- **Work instructions**
What is needed is an exact repeat of the entries, with no pictures in it.

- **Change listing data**
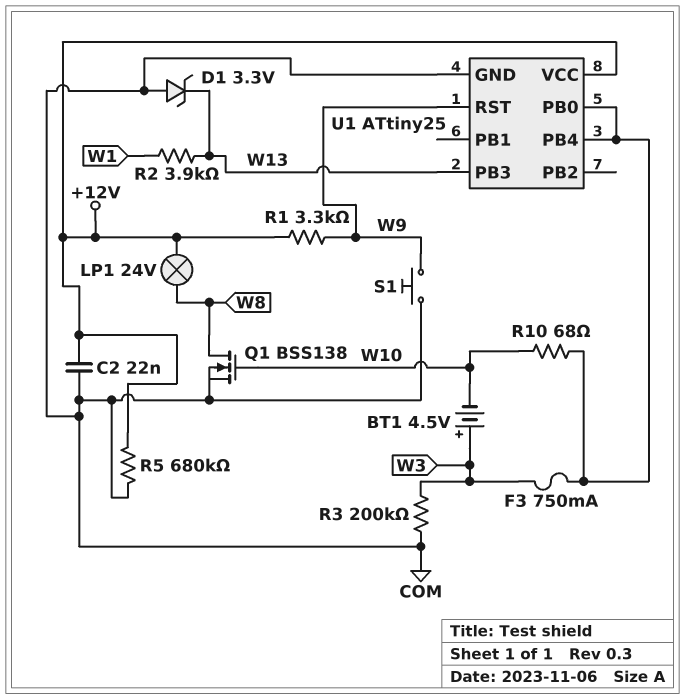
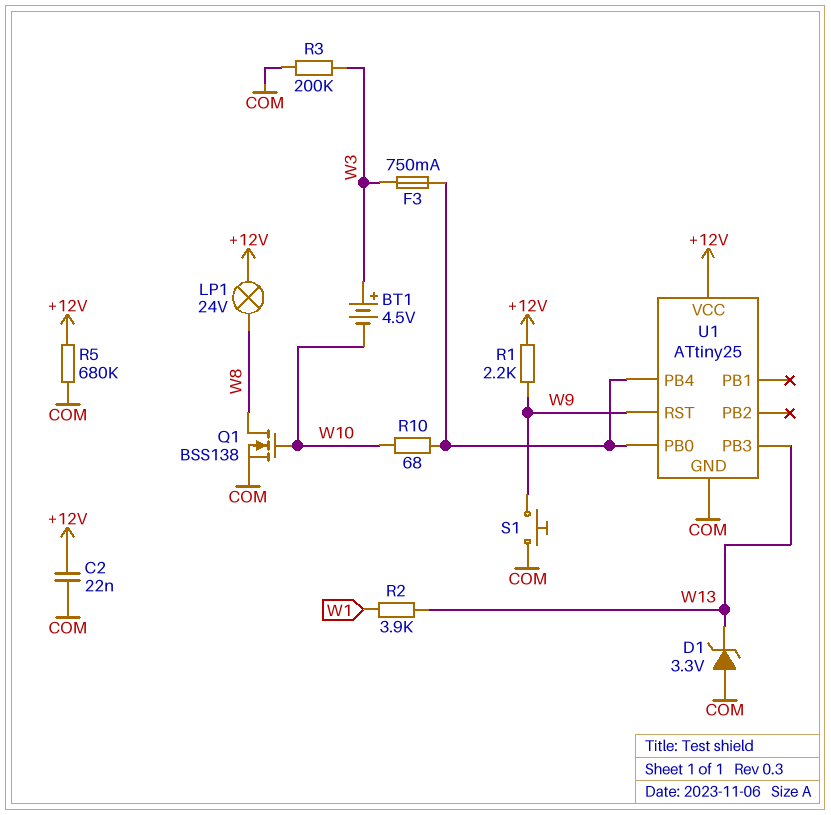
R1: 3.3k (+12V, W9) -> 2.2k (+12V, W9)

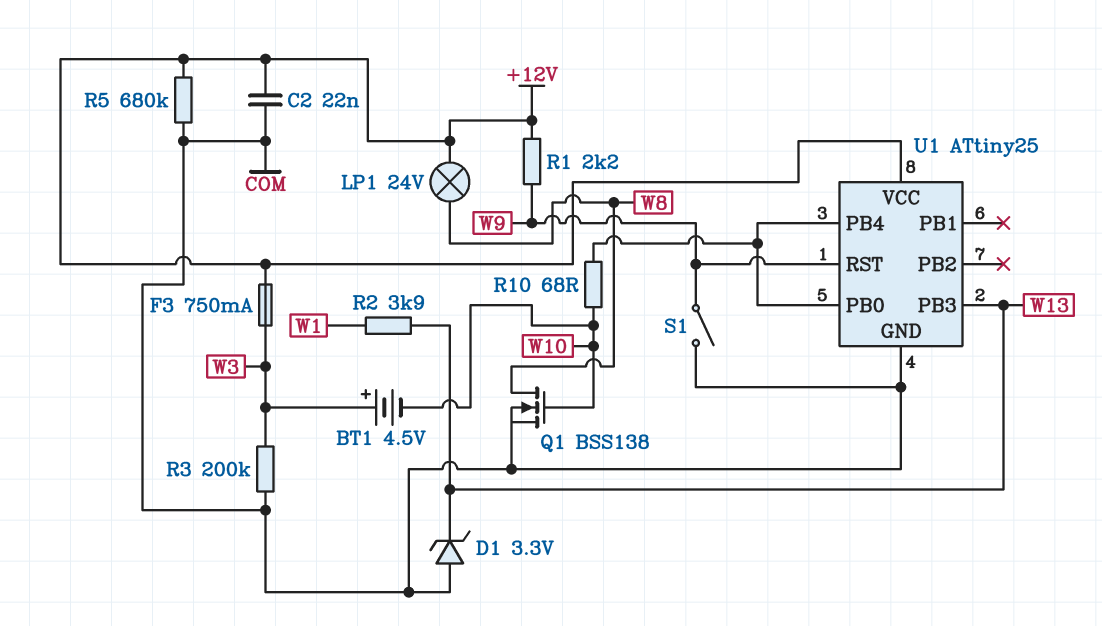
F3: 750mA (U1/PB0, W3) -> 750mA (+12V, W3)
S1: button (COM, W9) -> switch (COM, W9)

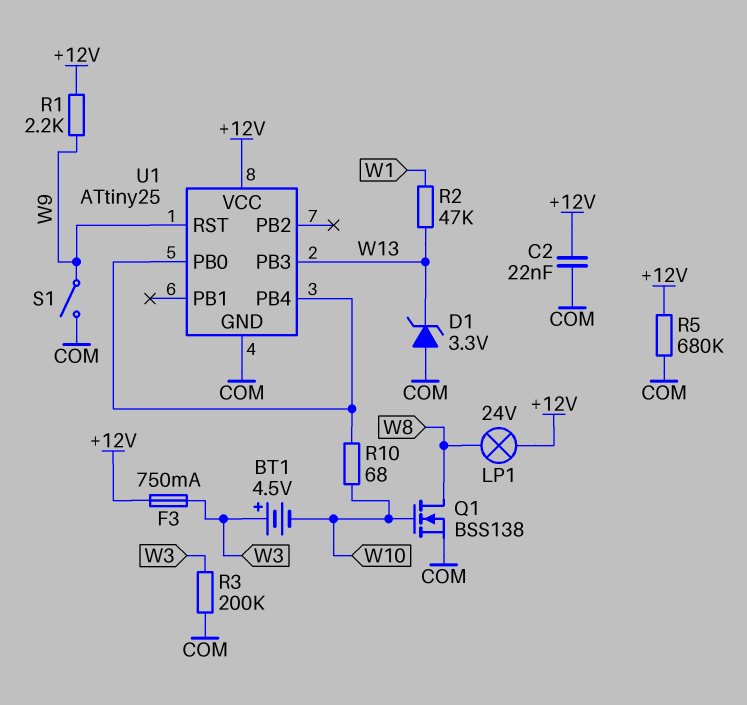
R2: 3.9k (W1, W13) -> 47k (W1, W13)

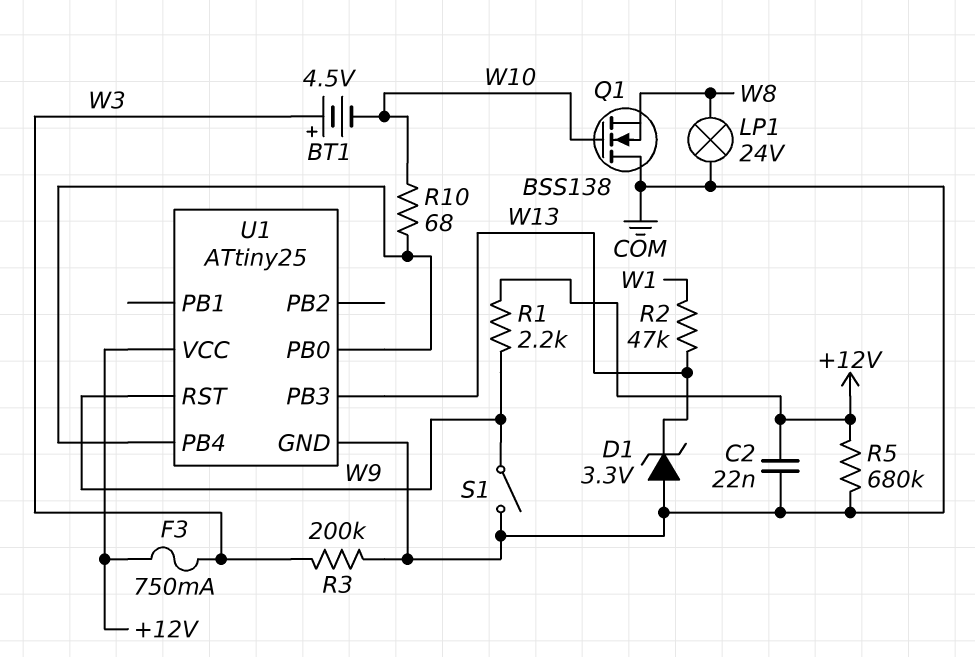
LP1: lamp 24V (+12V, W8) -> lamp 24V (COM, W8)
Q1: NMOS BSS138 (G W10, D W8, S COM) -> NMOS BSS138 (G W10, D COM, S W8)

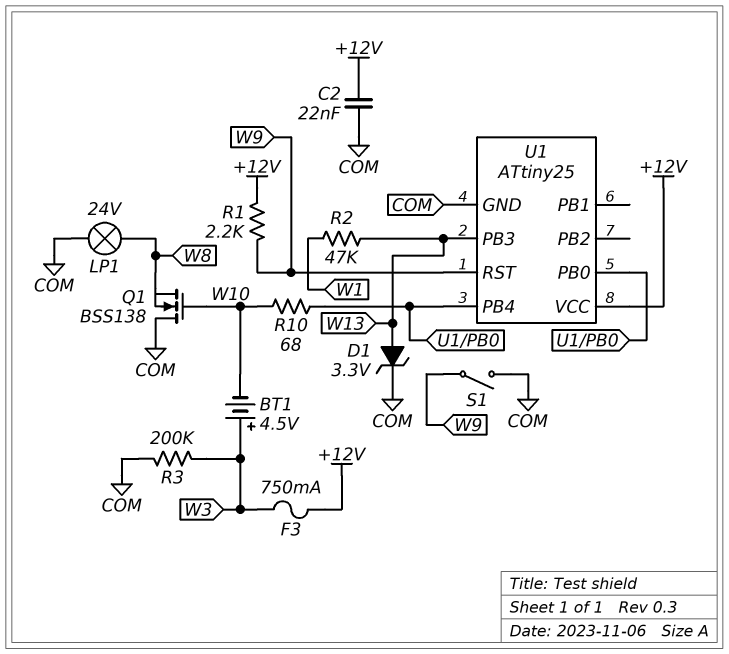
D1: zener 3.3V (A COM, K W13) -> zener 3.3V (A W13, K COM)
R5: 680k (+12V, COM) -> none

- **Response to this task**
R1: 3.3k (+12V, W9) -> 2.2k (+12V, W9)

F3: 750mA (U1/PB0, W3) -> 750mA (+12V, W3)
S1: button (COM, W9) -> switch (COM, W9)

R2: 3.9k (W1, W13) -> 47k (W1, W13)

LP1: lamp 24V (+12V, W8) -> lamp 24V (COM, W8)
Q1: NMOS BSS138 (G W10, D W8, S COM) -> NMOS BSS138 (G W10, D COM, S W8)

D1: zener 3.3V (A COM, K W13) -> zener 3.3V (A W13, K COM)
R5: 680k (+12V, COM) -> none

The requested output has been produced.